◆ DATA PROVIDED:

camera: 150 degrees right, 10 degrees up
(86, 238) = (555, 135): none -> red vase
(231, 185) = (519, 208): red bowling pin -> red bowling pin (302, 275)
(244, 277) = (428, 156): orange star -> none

◆ WHAT THE EXERCISE ASKS: From the data above, pick out each line containing "none" and copy it.

◆ RESPONSE TO THE EXERCISE:
(86, 238) = (555, 135): none -> red vase
(244, 277) = (428, 156): orange star -> none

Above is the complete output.